Task objective:
From the first line to the last, restate every record word for word, leaving out the pictures.

*** Opening of Working data ***

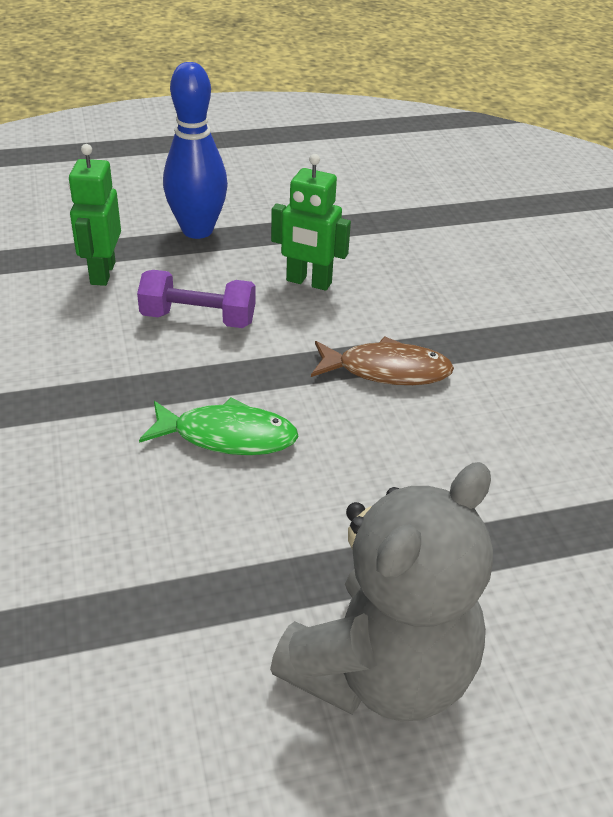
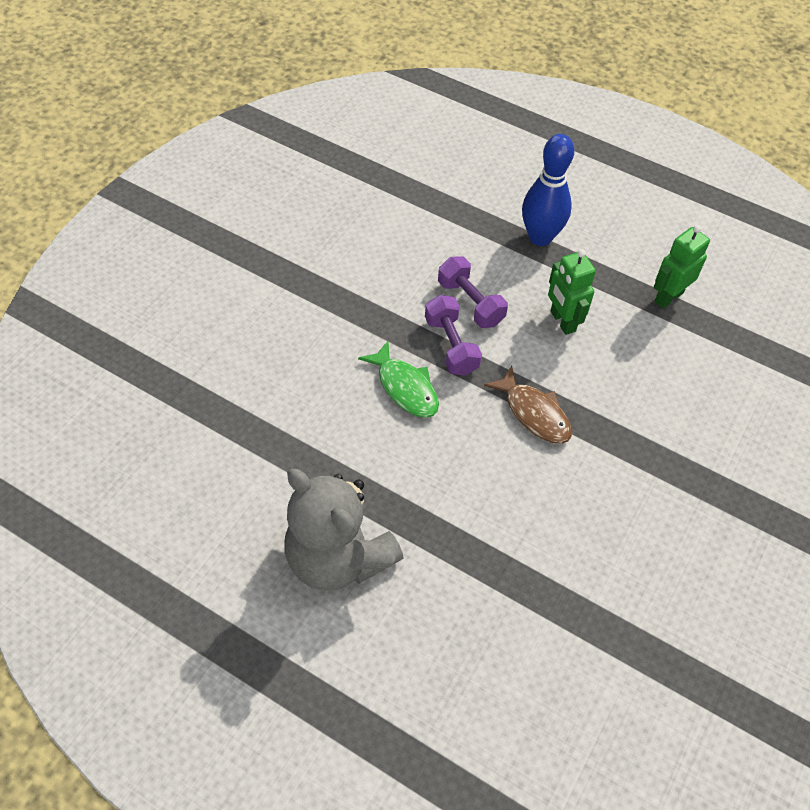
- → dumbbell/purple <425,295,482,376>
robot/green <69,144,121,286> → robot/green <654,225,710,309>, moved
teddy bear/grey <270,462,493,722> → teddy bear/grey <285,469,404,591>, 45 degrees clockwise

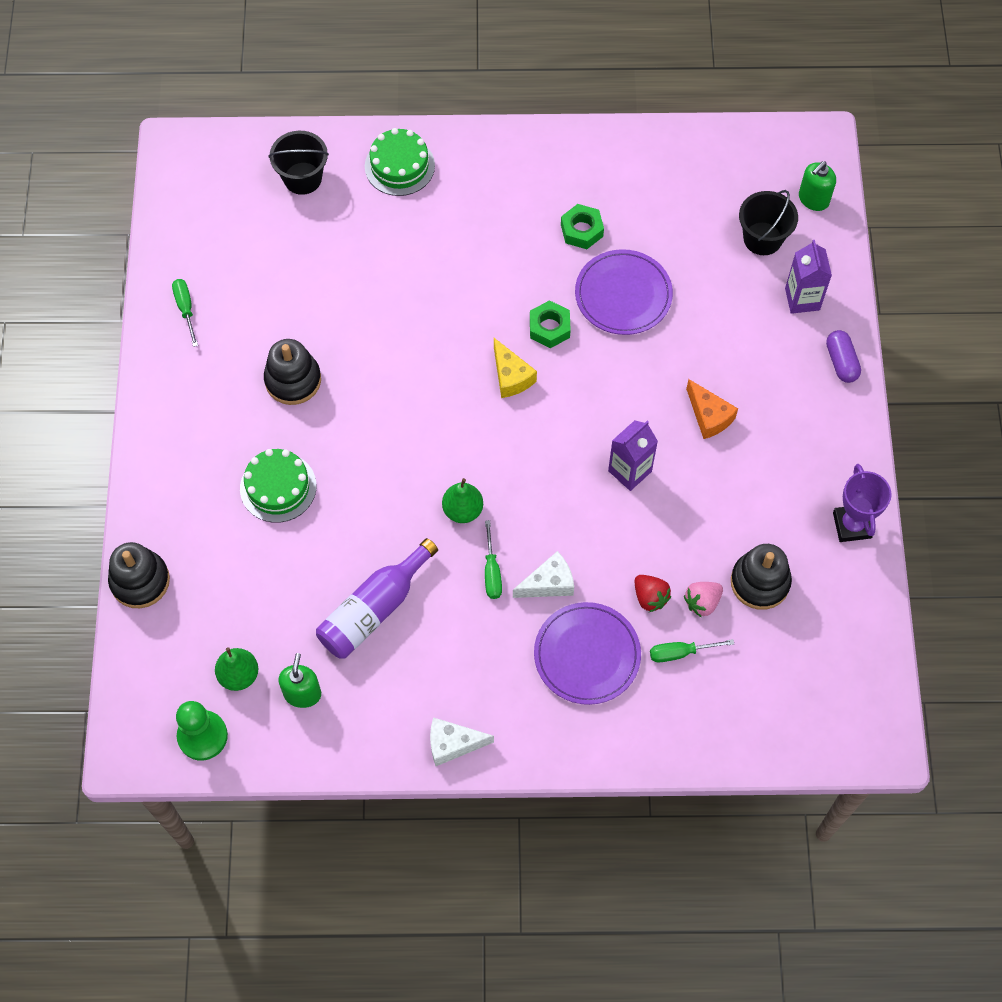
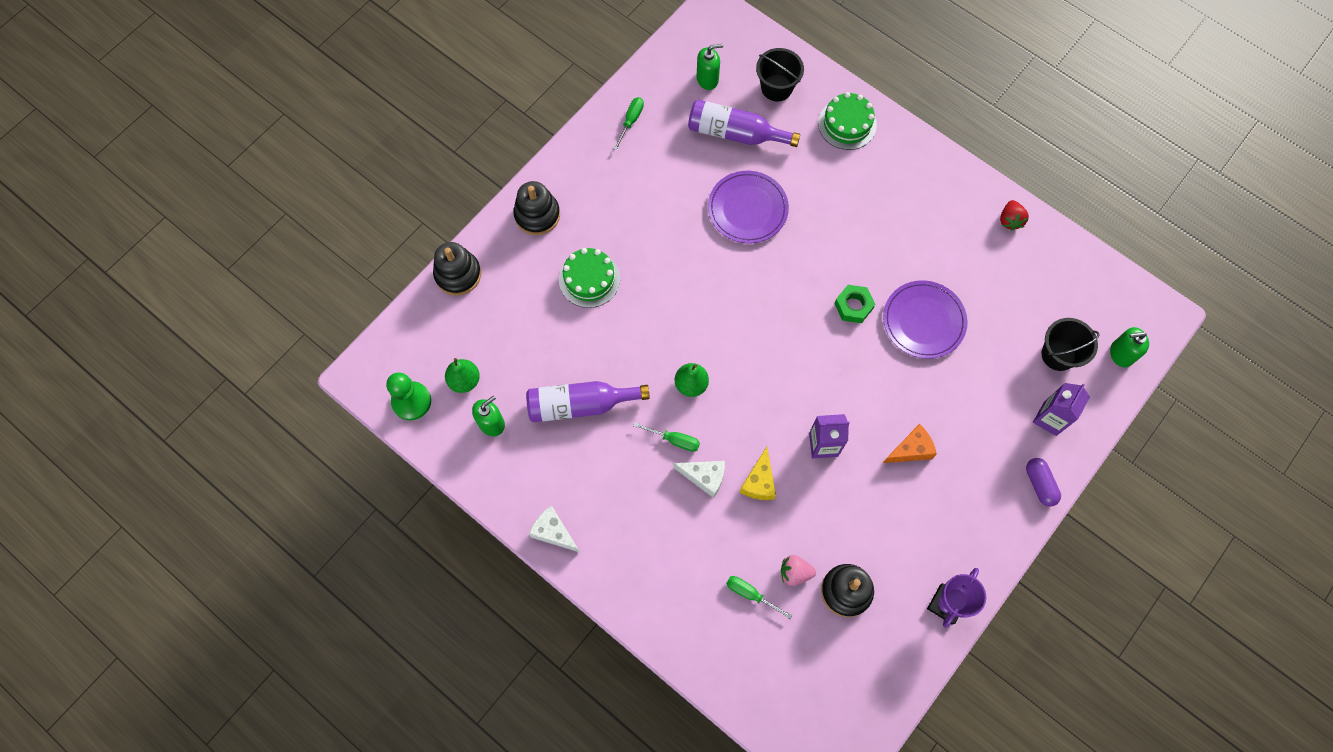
nut/green <561,204,604,249> → -
- → bottle/purple <688,100,800,147>
- → soap dispenser/green <697,44,723,90>
stacking toy/black <264,339,321,405> → stacking toy/black <513,181,560,235>, moved
cheese/yellow <494,338,537,398> → cheese/yellow <740,447,776,500>, moved
plate/purple <534,602,641,705> → plate/purple <708,171,789,243>, moved
strawberry/red <635,575,671,612> → strawberry/red <1000,200,1029,231>, moved
screwdriver/green <485,520,502,599> → screwdriver/green <633,422,700,452>, 105 degrees counterclockwise
cheese/orange <686,379,738,439> → cheese/orange <883,424,937,463>, 120 degrees counterclockwise
capsule/purple <826,330,861,383> → capsule/purple <1026,458,1061,507>, 45 degrees counterclockwise

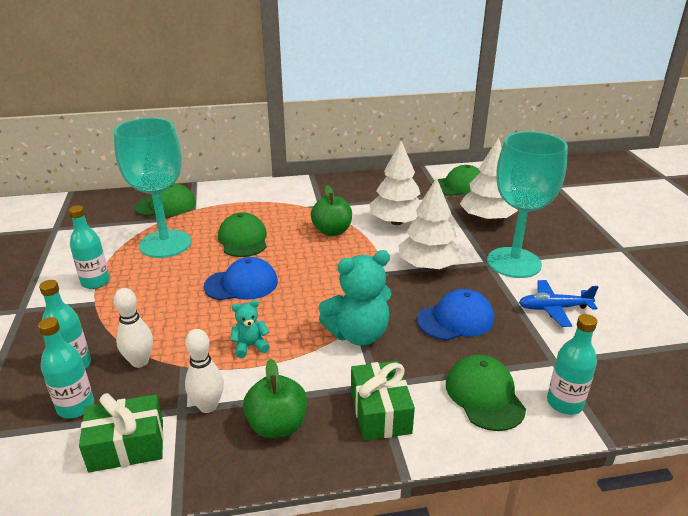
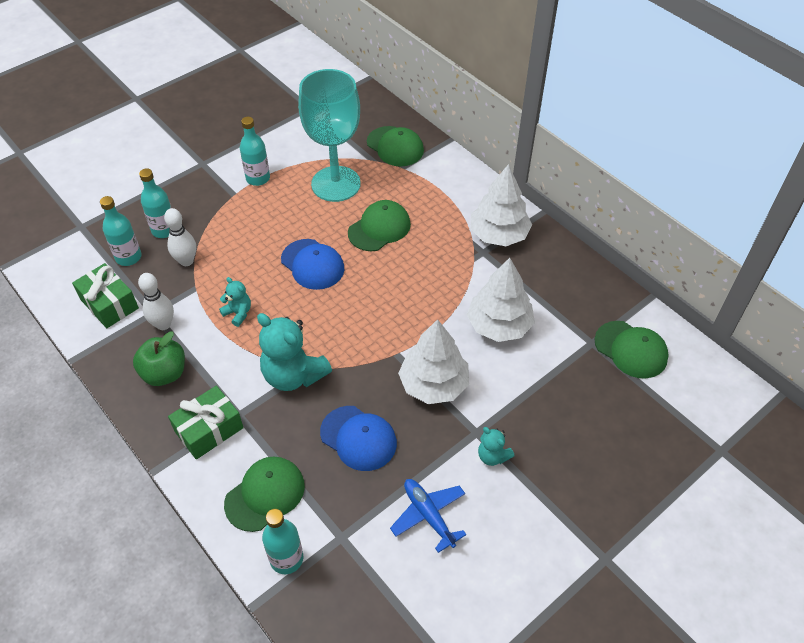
apple/green <311,185,352,236> → -
tree/white <460,137,518,222> → tree/white <470,164,532,246>, moved
goblet/turquoise <487,131,568,278> → teddy bear/turquoise <478,427,514,466>

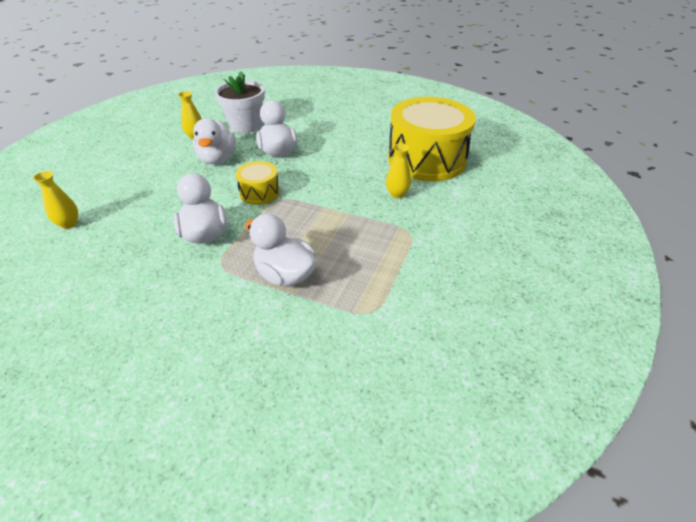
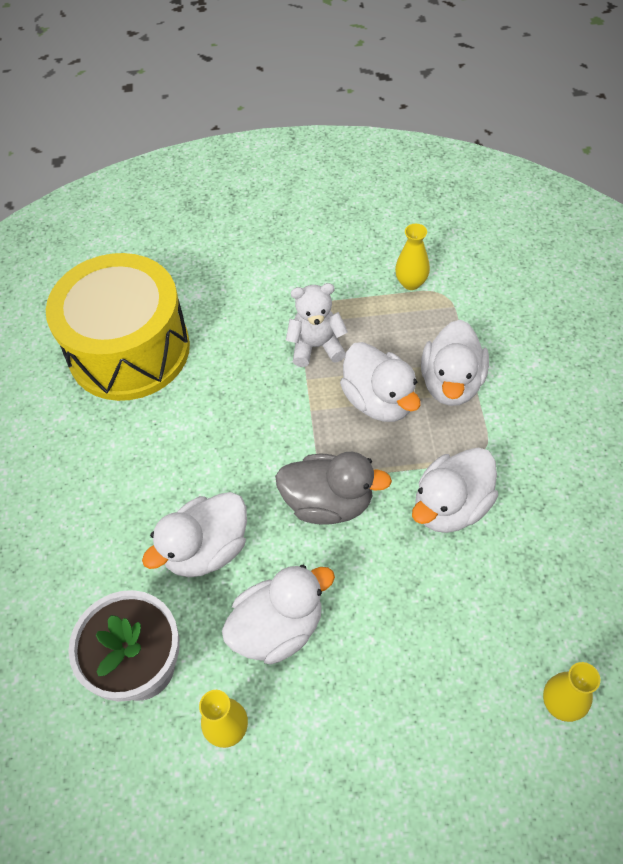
- → teddy bear/white <286,283,348,367>
- → duck/white <340,342,420,422>
vase/yellow <386,143,411,198> → vase/yellow <395,224,430,290>, moved
drum/yellow <235,161,280,205> → duck/grey <275,452,392,525>

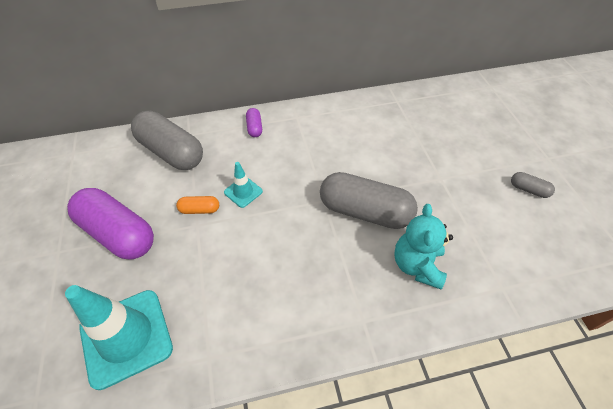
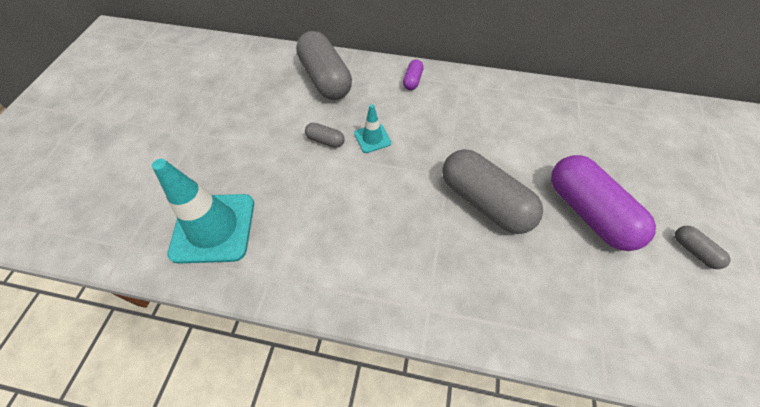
teddy bear/turquoise <394,204,453,289> → -
capsule/purple <67,188,154,260> → capsule/purple <551,155,656,251>, moved
capsule/orange <176,196,219,214> → capsule/grey <305,123,344,148>

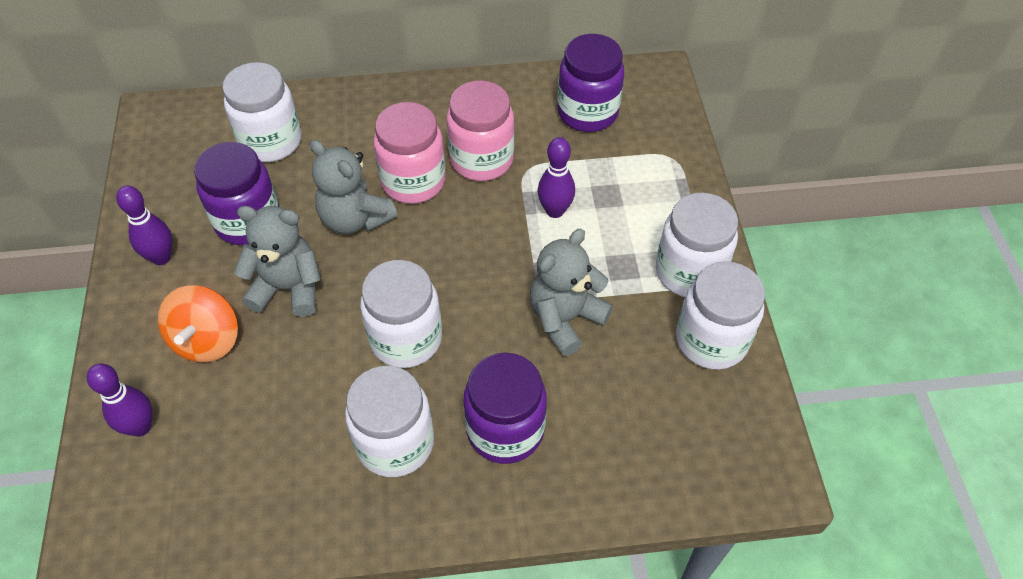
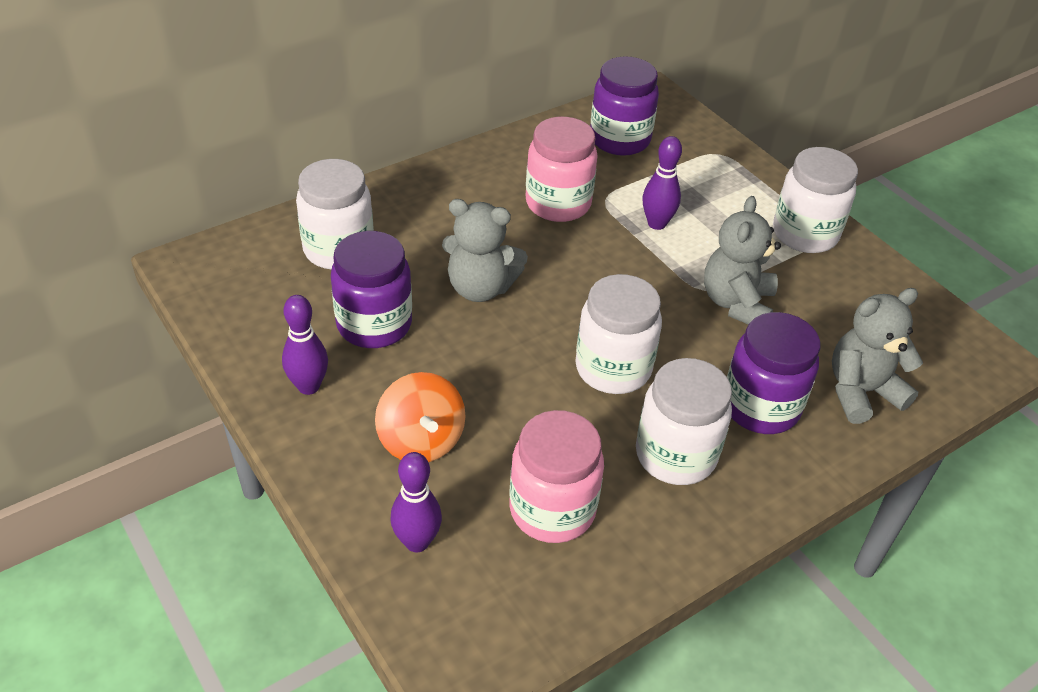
jar/white <676,261,765,370> → -
teddy bear/grey <234,206,321,317> → teddy bear/grey <832,288,923,424>, moved
jar/pink <374,102,446,204> → jar/pink <509,410,604,543>, moved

*** Close of Working data ***

Completed task:
- → dumbbell/purple <425,295,482,376>
robot/green <69,144,121,286> → robot/green <654,225,710,309>, moved
teddy bear/grey <270,462,493,722> → teddy bear/grey <285,469,404,591>, 45 degrees clockwise

nut/green <561,204,604,249> → -
- → bottle/purple <688,100,800,147>
- → soap dispenser/green <697,44,723,90>
stacking toy/black <264,339,321,405> → stacking toy/black <513,181,560,235>, moved
cheese/yellow <494,338,537,398> → cheese/yellow <740,447,776,500>, moved
plate/purple <534,602,641,705> → plate/purple <708,171,789,243>, moved
strawberry/red <635,575,671,612> → strawberry/red <1000,200,1029,231>, moved
screwdriver/green <485,520,502,599> → screwdriver/green <633,422,700,452>, 105 degrees counterclockwise
cheese/orange <686,379,738,439> → cheese/orange <883,424,937,463>, 120 degrees counterclockwise
capsule/purple <826,330,861,383> → capsule/purple <1026,458,1061,507>, 45 degrees counterclockwise

apple/green <311,185,352,236> → -
tree/white <460,137,518,222> → tree/white <470,164,532,246>, moved
goblet/turquoise <487,131,568,278> → teddy bear/turquoise <478,427,514,466>

- → teddy bear/white <286,283,348,367>
- → duck/white <340,342,420,422>
vase/yellow <386,143,411,198> → vase/yellow <395,224,430,290>, moved
drum/yellow <235,161,280,205> → duck/grey <275,452,392,525>

teddy bear/turquoise <394,204,453,289> → -
capsule/purple <67,188,154,260> → capsule/purple <551,155,656,251>, moved
capsule/orange <176,196,219,214> → capsule/grey <305,123,344,148>

jar/white <676,261,765,370> → -
teddy bear/grey <234,206,321,317> → teddy bear/grey <832,288,923,424>, moved
jar/pink <374,102,446,204> → jar/pink <509,410,604,543>, moved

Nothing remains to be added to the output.